## Work instruction
From the records below, transcribe exactly the lines that begin at the line with "purple plate C10:E10" and end at the line with "white cone B12", both included.

[Records from a collection]
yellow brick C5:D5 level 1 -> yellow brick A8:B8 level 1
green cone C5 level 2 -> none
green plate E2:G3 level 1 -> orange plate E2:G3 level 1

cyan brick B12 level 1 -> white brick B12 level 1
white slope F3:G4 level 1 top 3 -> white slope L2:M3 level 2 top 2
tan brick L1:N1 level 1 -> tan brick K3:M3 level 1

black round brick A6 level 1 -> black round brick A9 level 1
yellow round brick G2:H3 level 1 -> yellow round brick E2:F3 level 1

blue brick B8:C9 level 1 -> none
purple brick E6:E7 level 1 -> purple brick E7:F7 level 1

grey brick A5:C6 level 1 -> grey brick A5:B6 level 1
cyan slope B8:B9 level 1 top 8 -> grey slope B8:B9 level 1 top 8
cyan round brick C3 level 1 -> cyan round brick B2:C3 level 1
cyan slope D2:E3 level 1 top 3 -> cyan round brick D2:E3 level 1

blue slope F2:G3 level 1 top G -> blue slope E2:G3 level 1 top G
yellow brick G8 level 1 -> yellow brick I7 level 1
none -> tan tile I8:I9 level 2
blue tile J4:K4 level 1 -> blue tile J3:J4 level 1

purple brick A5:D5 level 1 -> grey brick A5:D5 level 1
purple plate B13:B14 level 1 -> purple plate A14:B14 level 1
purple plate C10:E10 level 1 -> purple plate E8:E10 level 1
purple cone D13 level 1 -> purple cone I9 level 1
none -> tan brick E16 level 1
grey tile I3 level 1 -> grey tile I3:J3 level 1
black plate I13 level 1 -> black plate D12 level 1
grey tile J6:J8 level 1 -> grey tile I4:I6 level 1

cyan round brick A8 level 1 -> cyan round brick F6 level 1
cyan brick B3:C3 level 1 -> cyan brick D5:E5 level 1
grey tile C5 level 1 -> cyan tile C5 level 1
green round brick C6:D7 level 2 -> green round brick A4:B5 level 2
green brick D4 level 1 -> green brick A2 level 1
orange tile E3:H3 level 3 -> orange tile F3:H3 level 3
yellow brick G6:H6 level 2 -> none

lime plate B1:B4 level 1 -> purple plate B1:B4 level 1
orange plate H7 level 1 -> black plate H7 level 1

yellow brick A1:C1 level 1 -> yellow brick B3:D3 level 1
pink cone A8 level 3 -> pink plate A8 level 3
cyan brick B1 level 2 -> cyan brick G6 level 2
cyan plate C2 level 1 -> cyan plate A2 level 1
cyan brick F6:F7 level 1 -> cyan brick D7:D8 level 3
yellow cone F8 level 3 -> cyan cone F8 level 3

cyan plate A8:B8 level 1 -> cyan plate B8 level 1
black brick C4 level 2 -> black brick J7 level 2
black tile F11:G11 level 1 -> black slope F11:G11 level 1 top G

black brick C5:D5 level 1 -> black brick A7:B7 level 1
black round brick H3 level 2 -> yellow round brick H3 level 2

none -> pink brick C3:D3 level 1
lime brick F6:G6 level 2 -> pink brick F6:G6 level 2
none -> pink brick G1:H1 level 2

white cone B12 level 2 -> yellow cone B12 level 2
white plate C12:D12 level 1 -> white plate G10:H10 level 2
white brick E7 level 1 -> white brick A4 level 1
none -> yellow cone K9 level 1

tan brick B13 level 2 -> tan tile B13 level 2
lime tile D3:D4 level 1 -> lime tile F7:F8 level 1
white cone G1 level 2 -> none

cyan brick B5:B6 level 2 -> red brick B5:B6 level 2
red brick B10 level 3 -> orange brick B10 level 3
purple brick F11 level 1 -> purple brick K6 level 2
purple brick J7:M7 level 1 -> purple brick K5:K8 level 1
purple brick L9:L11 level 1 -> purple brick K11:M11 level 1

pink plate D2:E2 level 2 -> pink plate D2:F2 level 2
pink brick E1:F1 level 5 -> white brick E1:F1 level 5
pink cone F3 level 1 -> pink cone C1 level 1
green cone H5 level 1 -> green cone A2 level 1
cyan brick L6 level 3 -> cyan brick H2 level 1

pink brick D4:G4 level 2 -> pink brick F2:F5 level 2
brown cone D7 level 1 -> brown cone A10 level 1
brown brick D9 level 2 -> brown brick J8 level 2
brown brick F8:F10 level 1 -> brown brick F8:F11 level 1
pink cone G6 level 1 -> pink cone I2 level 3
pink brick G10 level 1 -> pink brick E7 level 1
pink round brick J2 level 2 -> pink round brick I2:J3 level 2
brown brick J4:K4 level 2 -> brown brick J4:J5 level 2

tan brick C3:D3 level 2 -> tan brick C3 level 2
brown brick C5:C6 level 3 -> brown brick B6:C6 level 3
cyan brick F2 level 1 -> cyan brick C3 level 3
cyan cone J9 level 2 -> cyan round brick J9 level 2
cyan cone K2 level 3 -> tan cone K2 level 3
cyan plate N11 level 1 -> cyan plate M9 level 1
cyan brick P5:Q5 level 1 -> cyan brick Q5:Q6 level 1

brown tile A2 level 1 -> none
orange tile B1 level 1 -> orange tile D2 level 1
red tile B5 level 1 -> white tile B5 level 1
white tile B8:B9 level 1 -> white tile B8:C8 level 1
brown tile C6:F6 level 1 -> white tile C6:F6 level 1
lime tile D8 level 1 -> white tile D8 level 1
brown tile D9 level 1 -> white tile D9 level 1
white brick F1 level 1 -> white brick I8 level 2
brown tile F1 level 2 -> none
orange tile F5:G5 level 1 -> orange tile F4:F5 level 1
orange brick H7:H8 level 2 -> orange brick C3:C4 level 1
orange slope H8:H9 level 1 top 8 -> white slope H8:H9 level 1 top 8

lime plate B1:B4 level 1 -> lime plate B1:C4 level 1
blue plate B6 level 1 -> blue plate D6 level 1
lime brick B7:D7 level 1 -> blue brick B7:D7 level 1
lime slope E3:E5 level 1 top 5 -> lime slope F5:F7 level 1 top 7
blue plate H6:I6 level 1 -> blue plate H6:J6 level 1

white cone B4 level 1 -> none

## Solution
purple plate C10:E10 level 1 -> purple plate E8:E10 level 1
purple cone D13 level 1 -> purple cone I9 level 1
none -> tan brick E16 level 1
grey tile I3 level 1 -> grey tile I3:J3 level 1
black plate I13 level 1 -> black plate D12 level 1
grey tile J6:J8 level 1 -> grey tile I4:I6 level 1

cyan round brick A8 level 1 -> cyan round brick F6 level 1
cyan brick B3:C3 level 1 -> cyan brick D5:E5 level 1
grey tile C5 level 1 -> cyan tile C5 level 1
green round brick C6:D7 level 2 -> green round brick A4:B5 level 2
green brick D4 level 1 -> green brick A2 level 1
orange tile E3:H3 level 3 -> orange tile F3:H3 level 3
yellow brick G6:H6 level 2 -> none

lime plate B1:B4 level 1 -> purple plate B1:B4 level 1
orange plate H7 level 1 -> black plate H7 level 1

yellow brick A1:C1 level 1 -> yellow brick B3:D3 level 1
pink cone A8 level 3 -> pink plate A8 level 3
cyan brick B1 level 2 -> cyan brick G6 level 2
cyan plate C2 level 1 -> cyan plate A2 level 1
cyan brick F6:F7 level 1 -> cyan brick D7:D8 level 3
yellow cone F8 level 3 -> cyan cone F8 level 3

cyan plate A8:B8 level 1 -> cyan plate B8 level 1
black brick C4 level 2 -> black brick J7 level 2
black tile F11:G11 level 1 -> black slope F11:G11 level 1 top G

black brick C5:D5 level 1 -> black brick A7:B7 level 1
black round brick H3 level 2 -> yellow round brick H3 level 2

none -> pink brick C3:D3 level 1
lime brick F6:G6 level 2 -> pink brick F6:G6 level 2
none -> pink brick G1:H1 level 2

white cone B12 level 2 -> yellow cone B12 level 2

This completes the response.